* What to produce *
Leaving out every picture, transcribe the lines from the line that contains "P1 pin 2: W33 -> GND" to the end of the entries below, both ends included.
+++
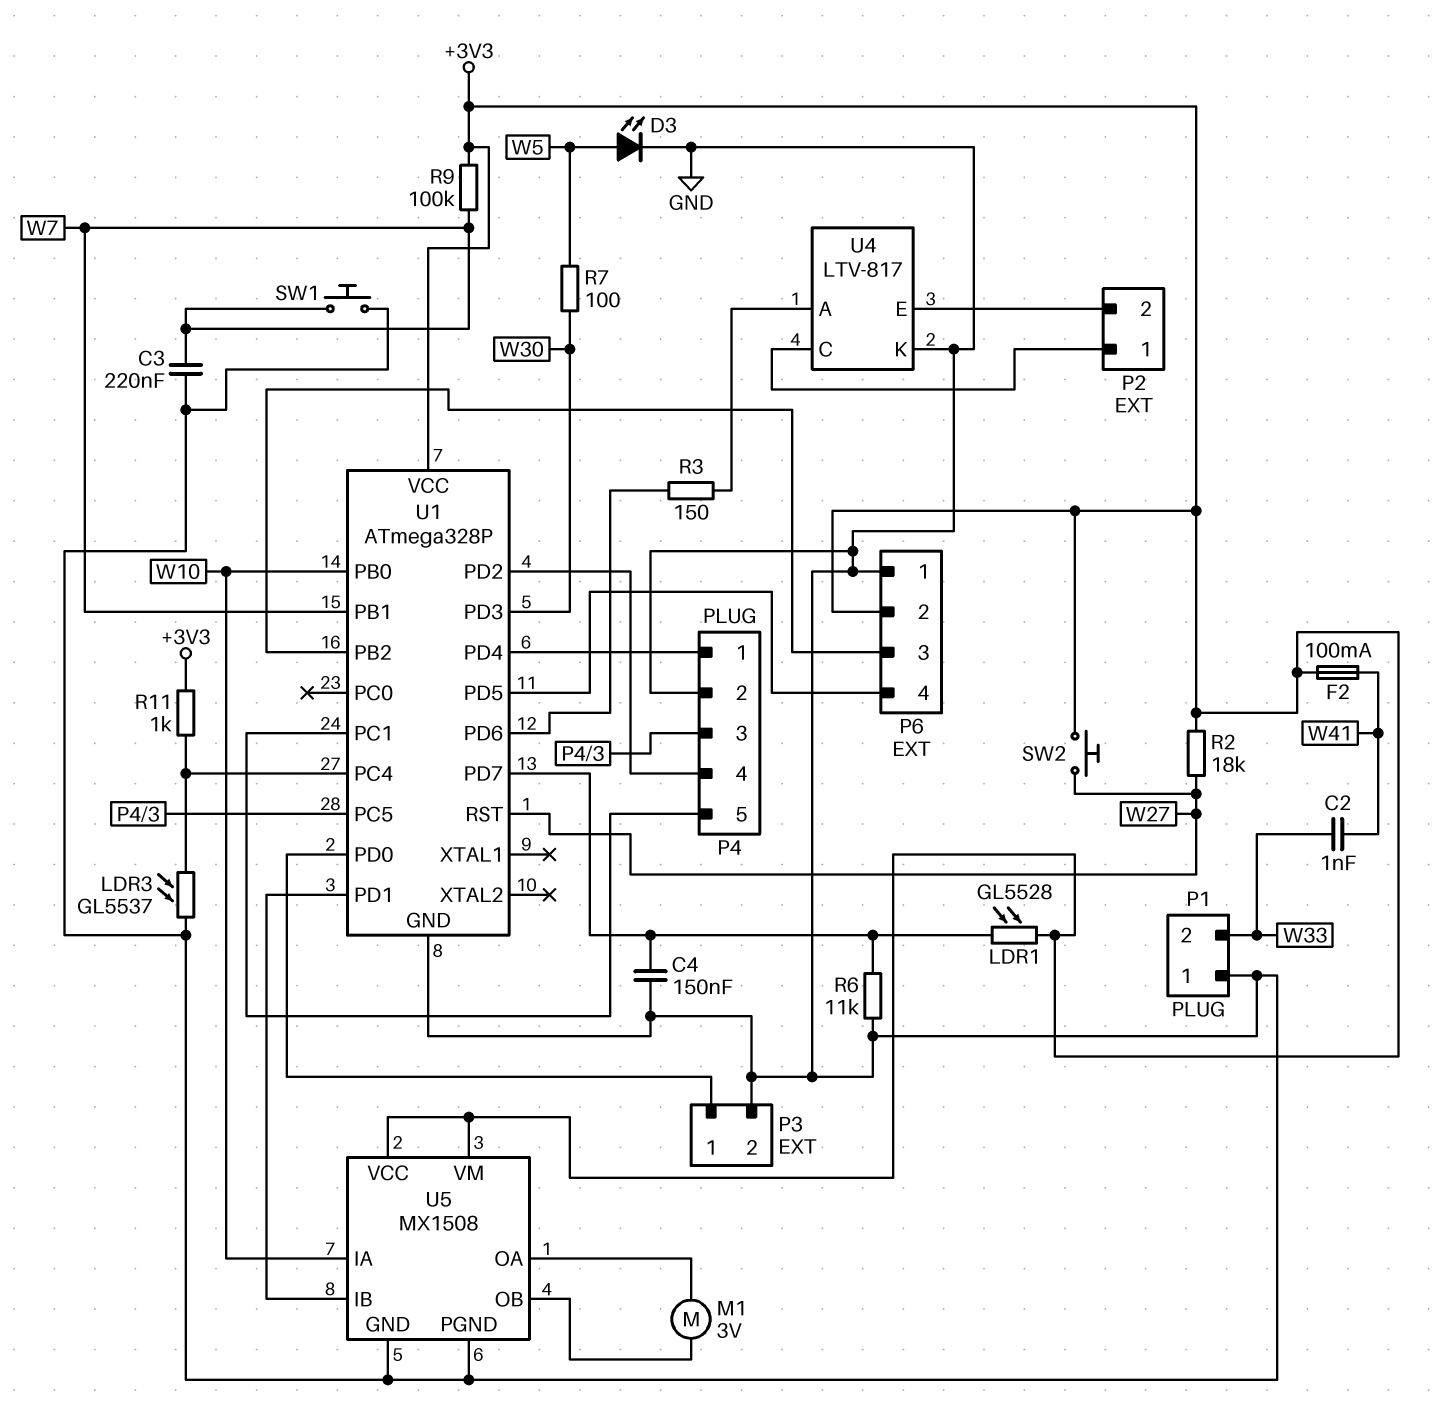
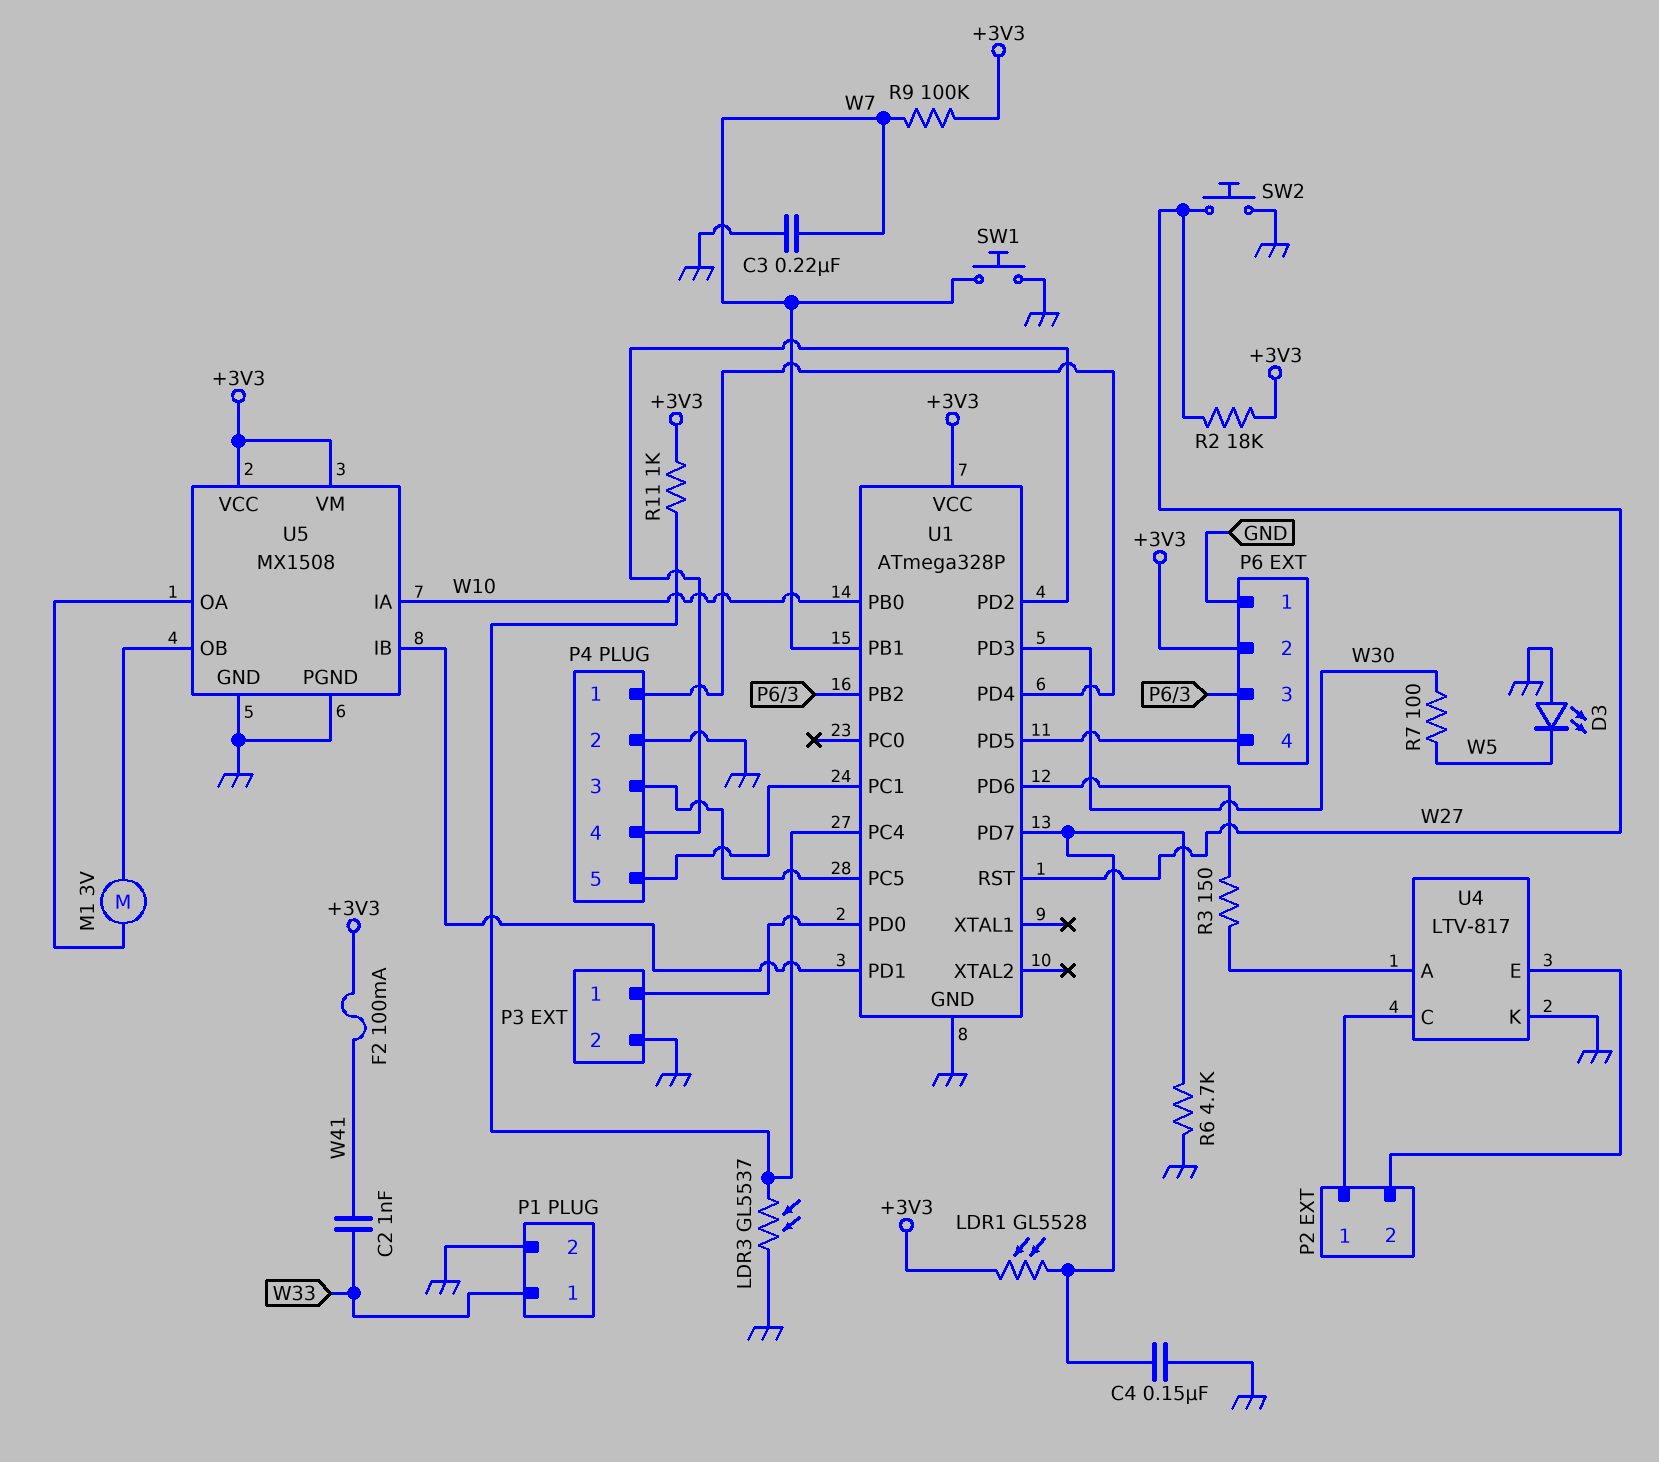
D3: LED (A W5, K GND) -> LED (A GND, K W5)
P1 pin 1: GND -> W33
P1 pin 2: W33 -> GND
R6: 11k (GND, U1/PD7) -> 4.7k (GND, U1/PD7)
SW2: button (+3V3, W27) -> button (GND, W27)

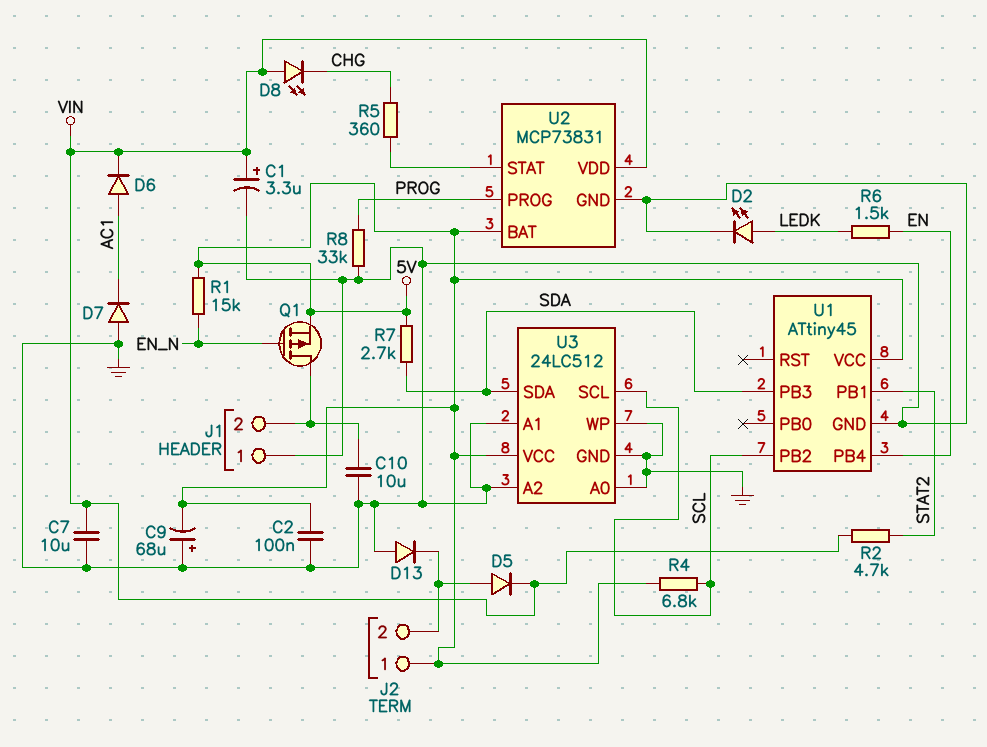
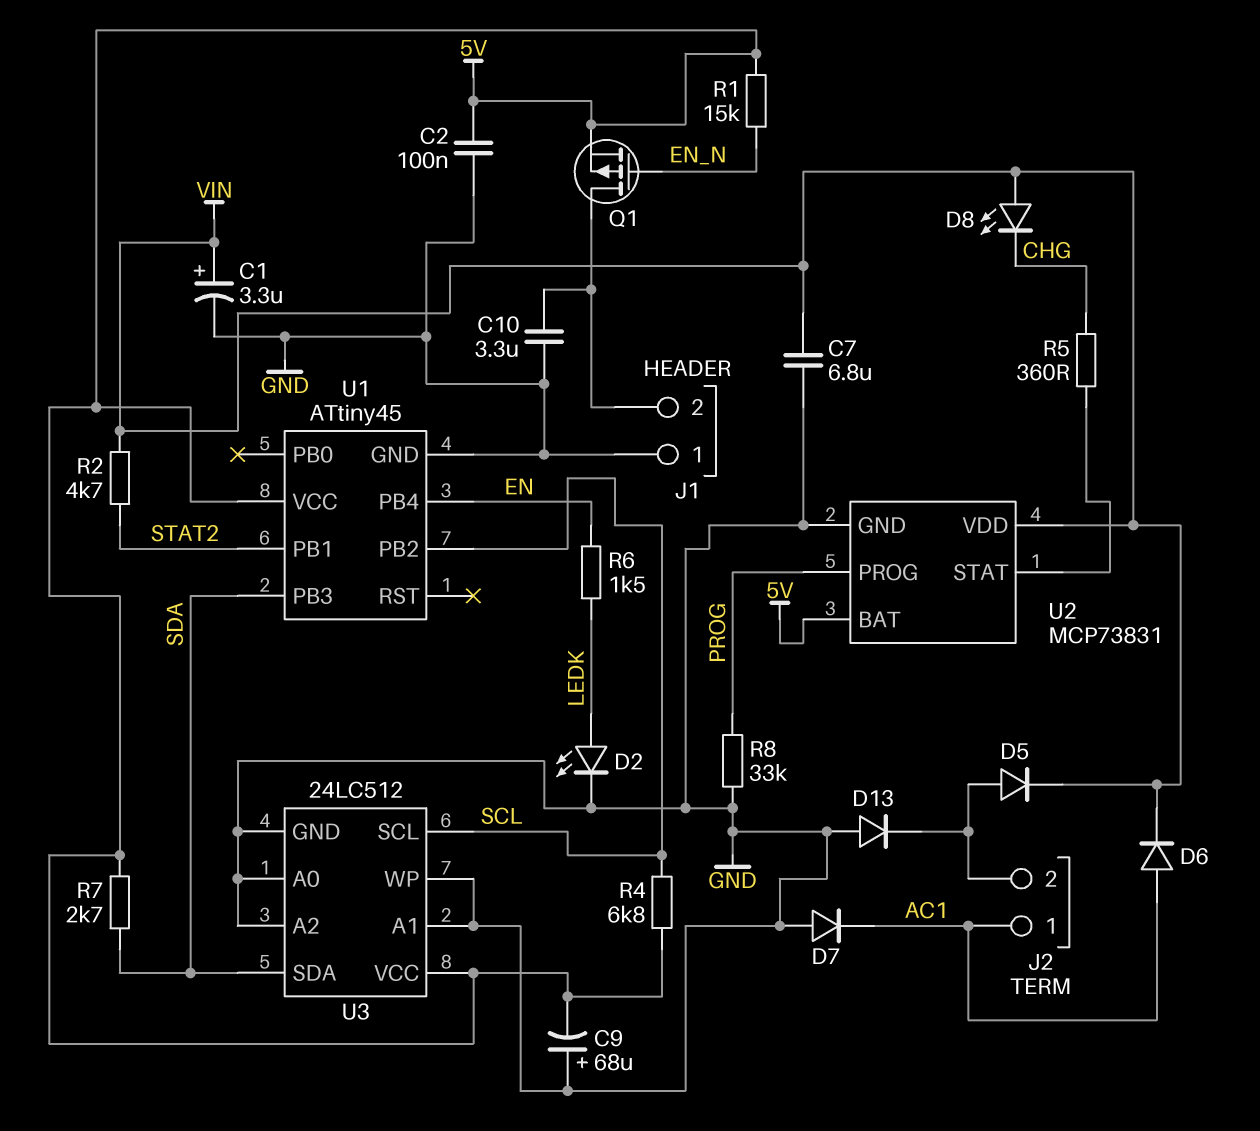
C7: 10uF (GND, VIN) -> 6.8uF (GND, VIN)
C10: 10uF (GND, J1/2) -> 3.3uF (GND, J1/2)
J2 pin 1: 5V -> AC1

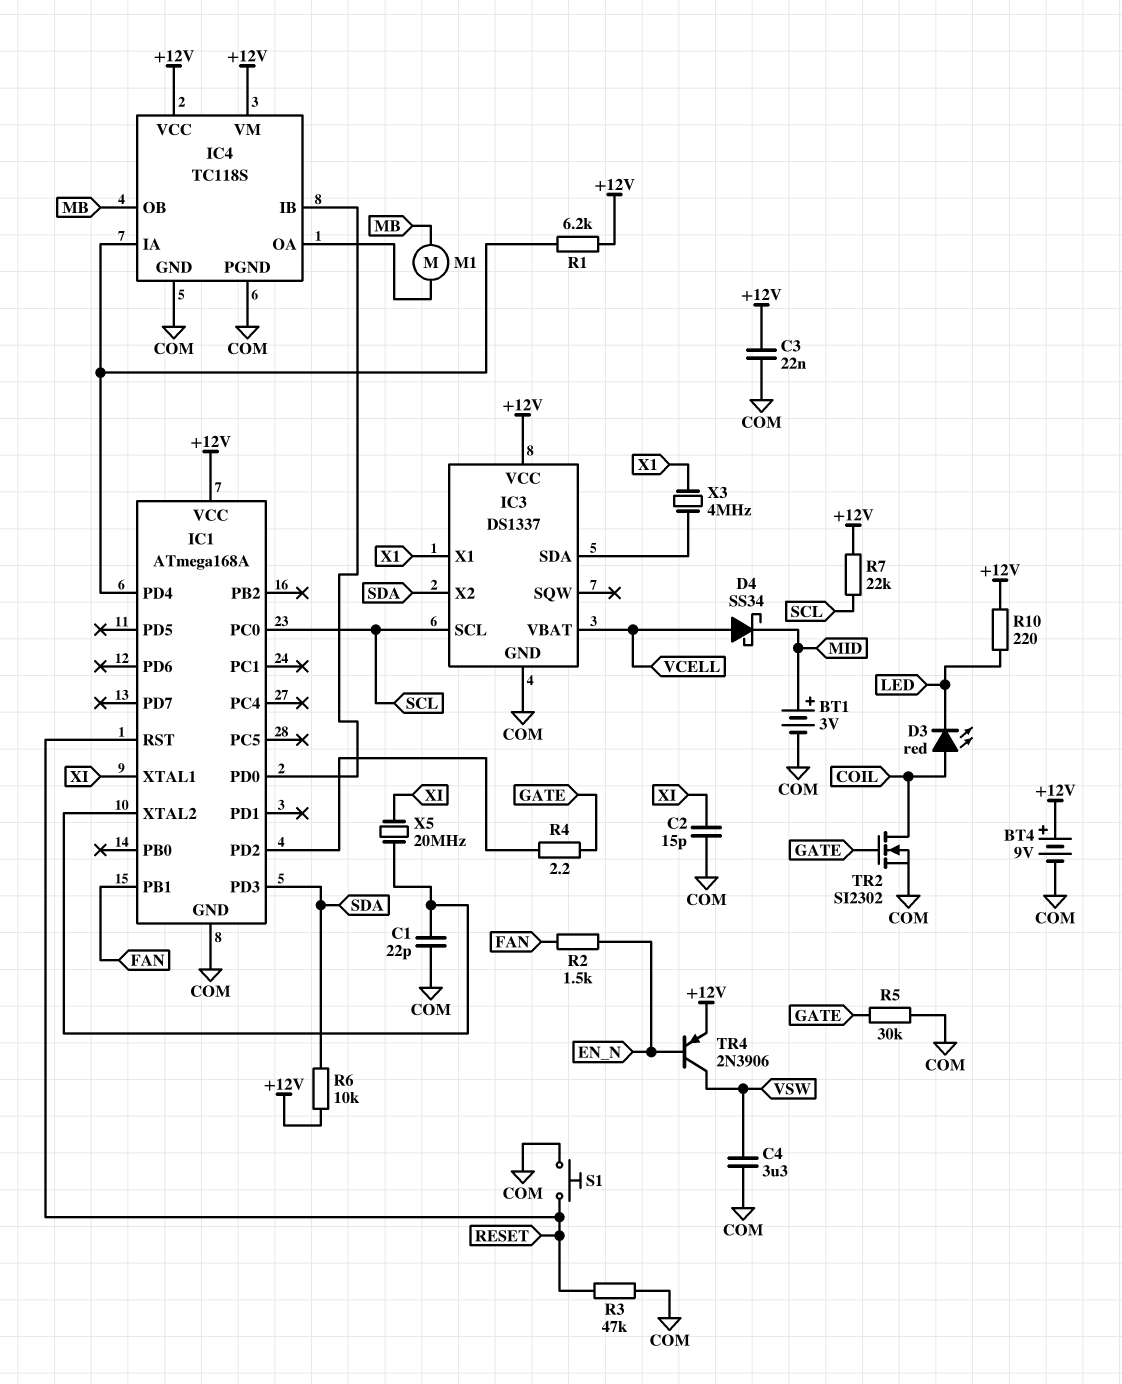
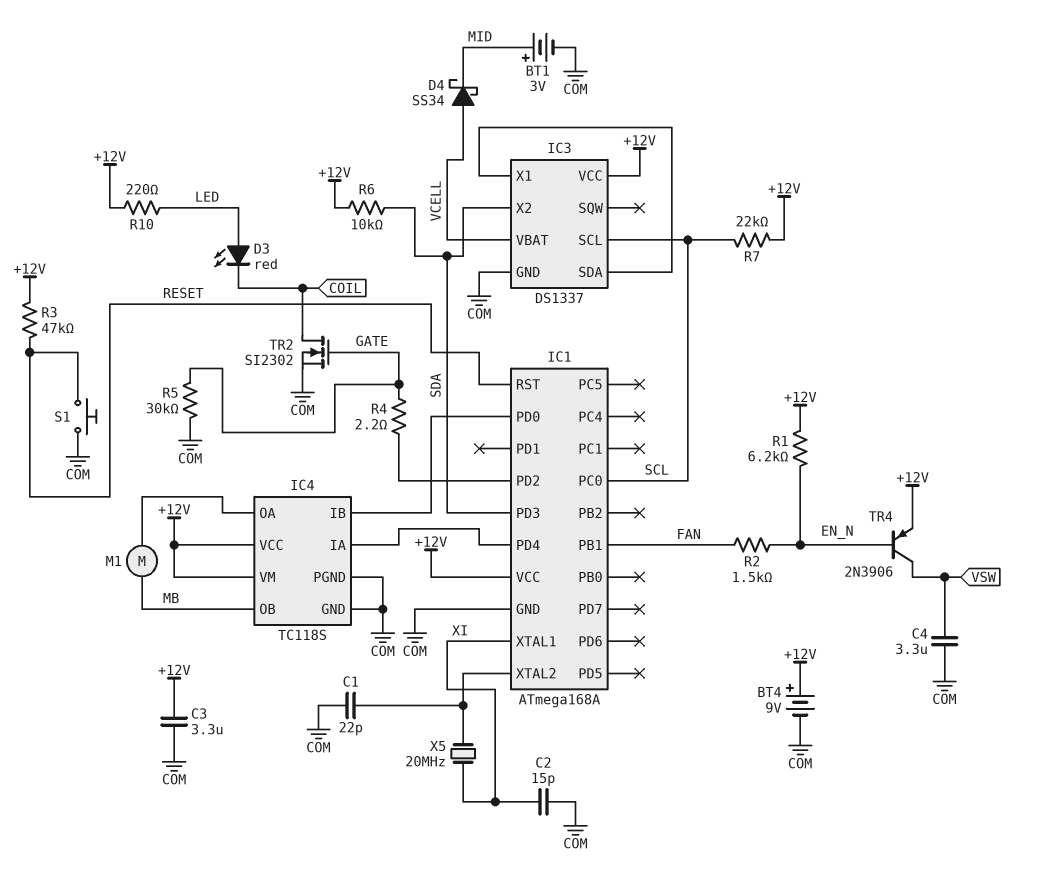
C3: 22nF (+12V, COM) -> 3.3uF (+12V, COM)
D3: LED red (A COIL, K LED) -> LED red (A LED, K COIL)
IC3 pin X1: X1 -> IC3/SDA
R1: 6.2k (+12V, IC1/PD4) -> 6.2k (+12V, EN_N)
R3: 47k (COM, RESET) -> 47k (+12V, RESET)
X3: 4MHz (IC3/SDA, X1) -> none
+++
* Result of the task *
P1 pin 2: W33 -> GND
R6: 11k (GND, U1/PD7) -> 4.7k (GND, U1/PD7)
SW2: button (+3V3, W27) -> button (GND, W27)

C7: 10uF (GND, VIN) -> 6.8uF (GND, VIN)
C10: 10uF (GND, J1/2) -> 3.3uF (GND, J1/2)
J2 pin 1: 5V -> AC1

C3: 22nF (+12V, COM) -> 3.3uF (+12V, COM)
D3: LED red (A COIL, K LED) -> LED red (A LED, K COIL)
IC3 pin X1: X1 -> IC3/SDA
R1: 6.2k (+12V, IC1/PD4) -> 6.2k (+12V, EN_N)
R3: 47k (COM, RESET) -> 47k (+12V, RESET)
X3: 4MHz (IC3/SDA, X1) -> none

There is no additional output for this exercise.